TO DO -
Each record here should be printed again exactly; please leave its pictures out.

---------- RECORD SET ----------

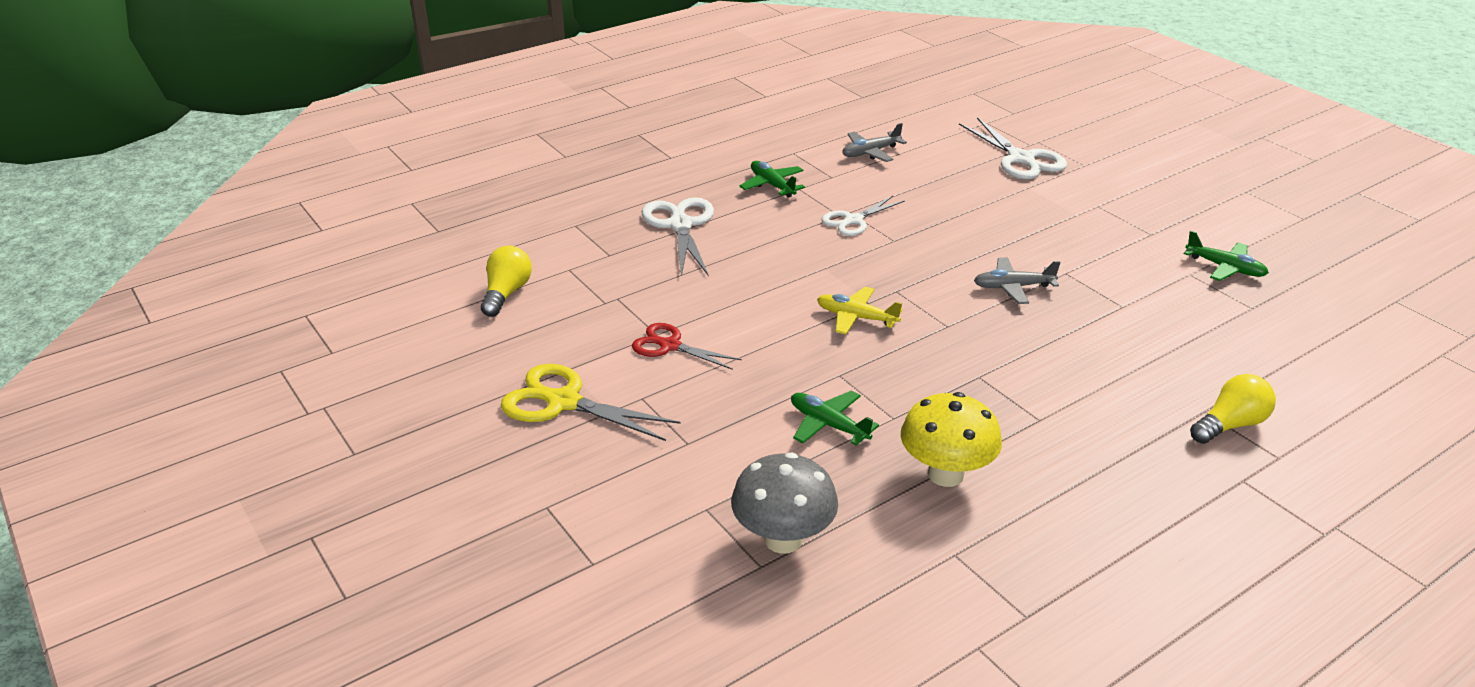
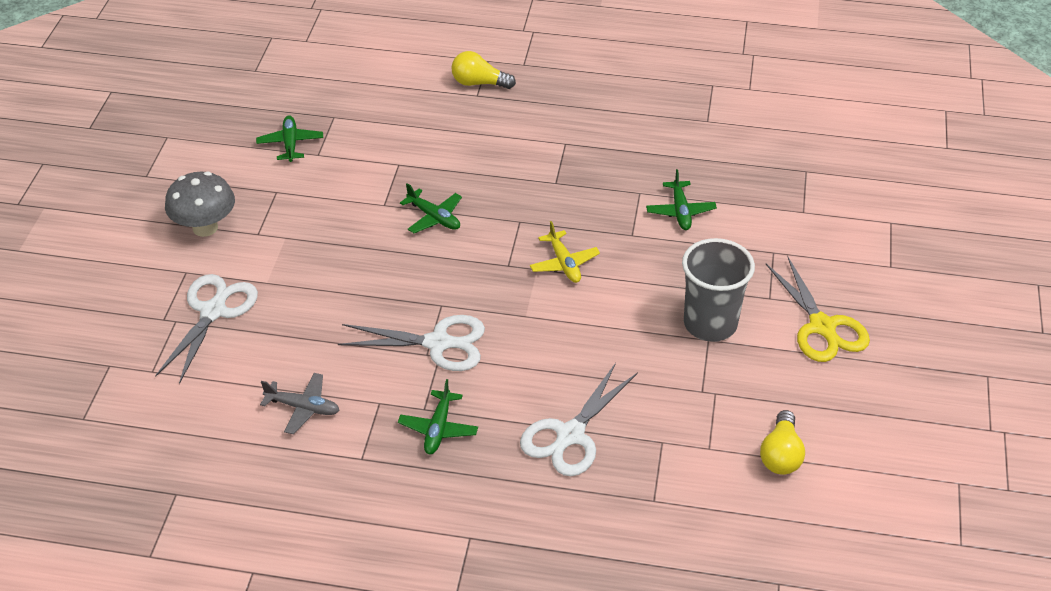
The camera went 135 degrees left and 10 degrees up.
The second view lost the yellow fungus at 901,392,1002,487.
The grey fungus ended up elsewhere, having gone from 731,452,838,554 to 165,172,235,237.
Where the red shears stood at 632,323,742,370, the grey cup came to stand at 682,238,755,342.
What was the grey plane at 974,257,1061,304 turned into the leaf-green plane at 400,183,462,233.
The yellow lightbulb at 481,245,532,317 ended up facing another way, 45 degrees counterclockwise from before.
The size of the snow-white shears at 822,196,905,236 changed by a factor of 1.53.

----------

SOLUTION -
The camera went 135 degrees left and 10 degrees up.
The second view lost the yellow fungus at 901,392,1002,487.
The grey fungus ended up elsewhere, having gone from 731,452,838,554 to 165,172,235,237.
Where the red shears stood at 632,323,742,370, the grey cup came to stand at 682,238,755,342.
What was the grey plane at 974,257,1061,304 turned into the leaf-green plane at 400,183,462,233.
The yellow lightbulb at 481,245,532,317 ended up facing another way, 45 degrees counterclockwise from before.
The size of the snow-white shears at 822,196,905,236 changed by a factor of 1.53.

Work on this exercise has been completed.